Exercise aim → Each line of the listing, apart from the pictures, is to be printed exactly.

· · · ·

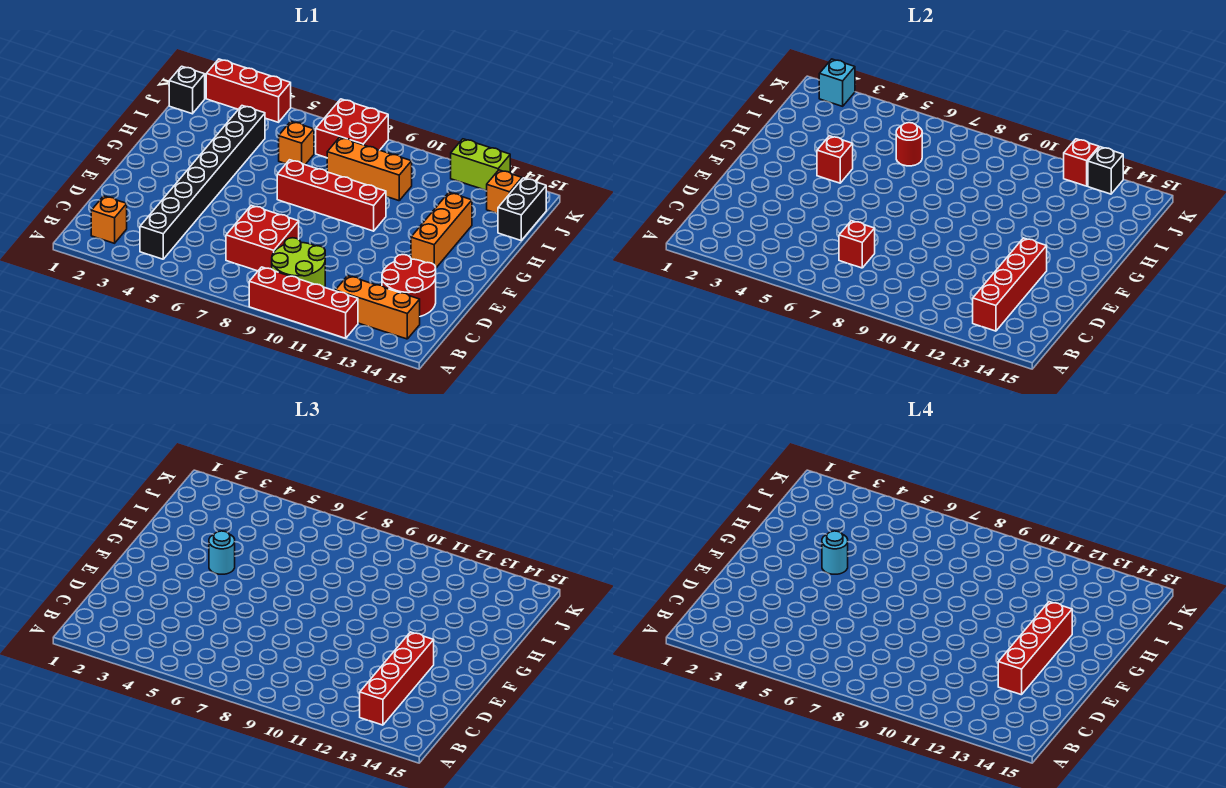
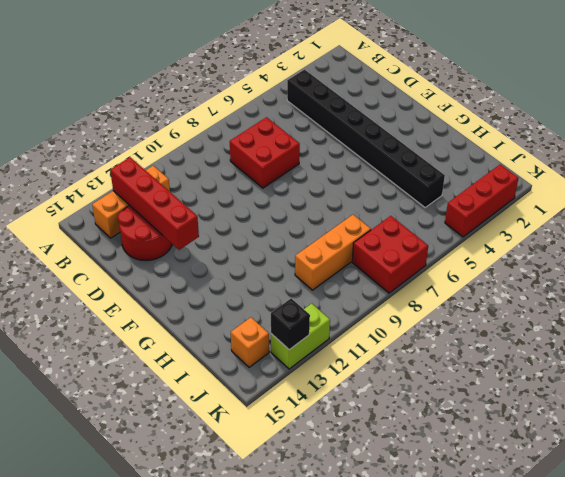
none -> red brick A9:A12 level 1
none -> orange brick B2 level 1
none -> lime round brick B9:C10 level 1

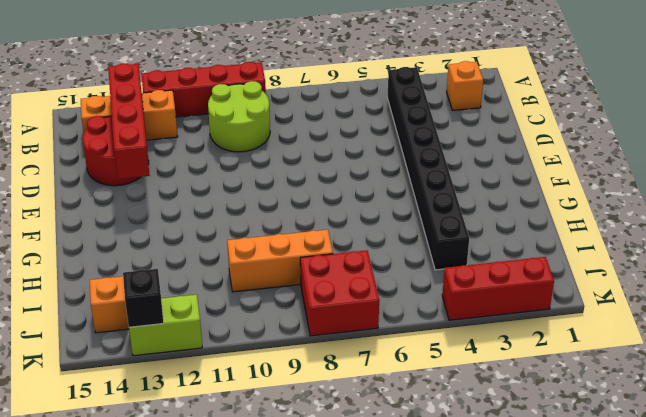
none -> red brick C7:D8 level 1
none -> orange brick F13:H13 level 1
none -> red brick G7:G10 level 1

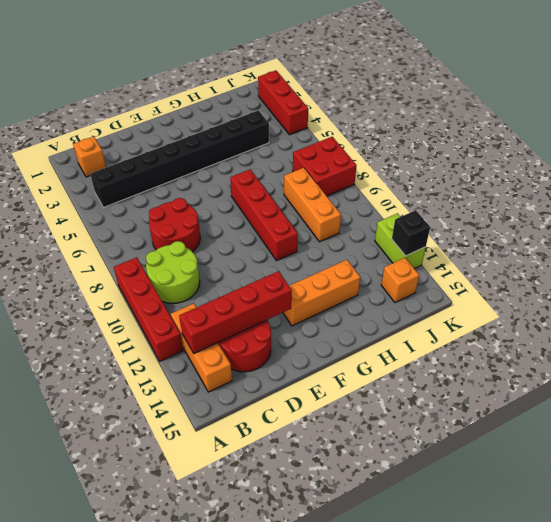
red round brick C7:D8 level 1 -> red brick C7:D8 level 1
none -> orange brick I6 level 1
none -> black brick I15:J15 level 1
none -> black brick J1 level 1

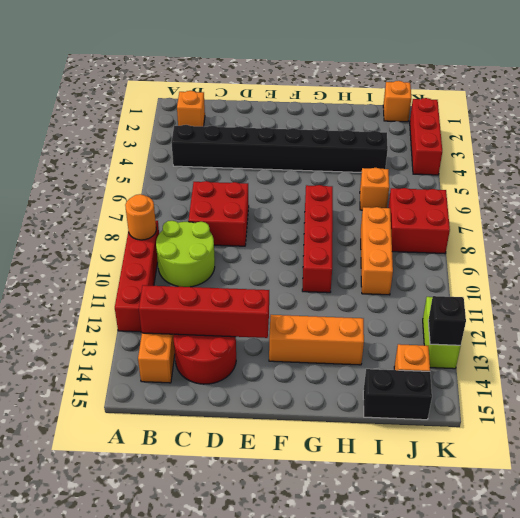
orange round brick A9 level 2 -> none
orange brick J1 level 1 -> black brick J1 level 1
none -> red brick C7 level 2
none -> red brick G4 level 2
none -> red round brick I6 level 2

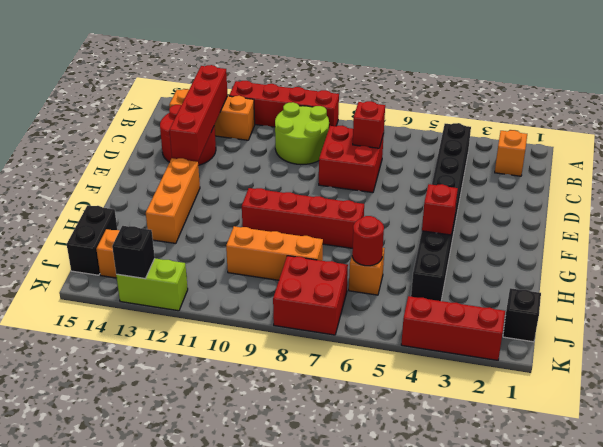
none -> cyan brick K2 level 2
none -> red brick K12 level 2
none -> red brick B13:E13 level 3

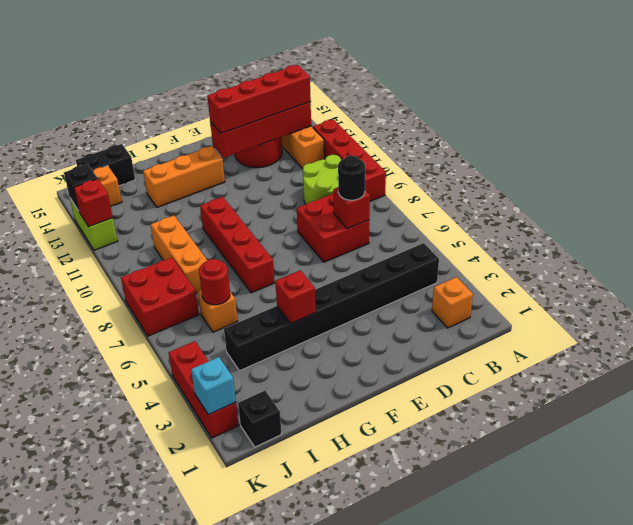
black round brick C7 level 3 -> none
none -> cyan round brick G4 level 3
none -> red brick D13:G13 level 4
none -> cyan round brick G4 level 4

· · · ·

Worked solution →
none -> red brick A9:A12 level 1
none -> orange brick B2 level 1
none -> lime round brick B9:C10 level 1

none -> red brick C7:D8 level 1
none -> orange brick F13:H13 level 1
none -> red brick G7:G10 level 1

red round brick C7:D8 level 1 -> red brick C7:D8 level 1
none -> orange brick I6 level 1
none -> black brick I15:J15 level 1
none -> black brick J1 level 1

orange round brick A9 level 2 -> none
orange brick J1 level 1 -> black brick J1 level 1
none -> red brick C7 level 2
none -> red brick G4 level 2
none -> red round brick I6 level 2

none -> cyan brick K2 level 2
none -> red brick K12 level 2
none -> red brick B13:E13 level 3

black round brick C7 level 3 -> none
none -> cyan round brick G4 level 3
none -> red brick D13:G13 level 4
none -> cyan round brick G4 level 4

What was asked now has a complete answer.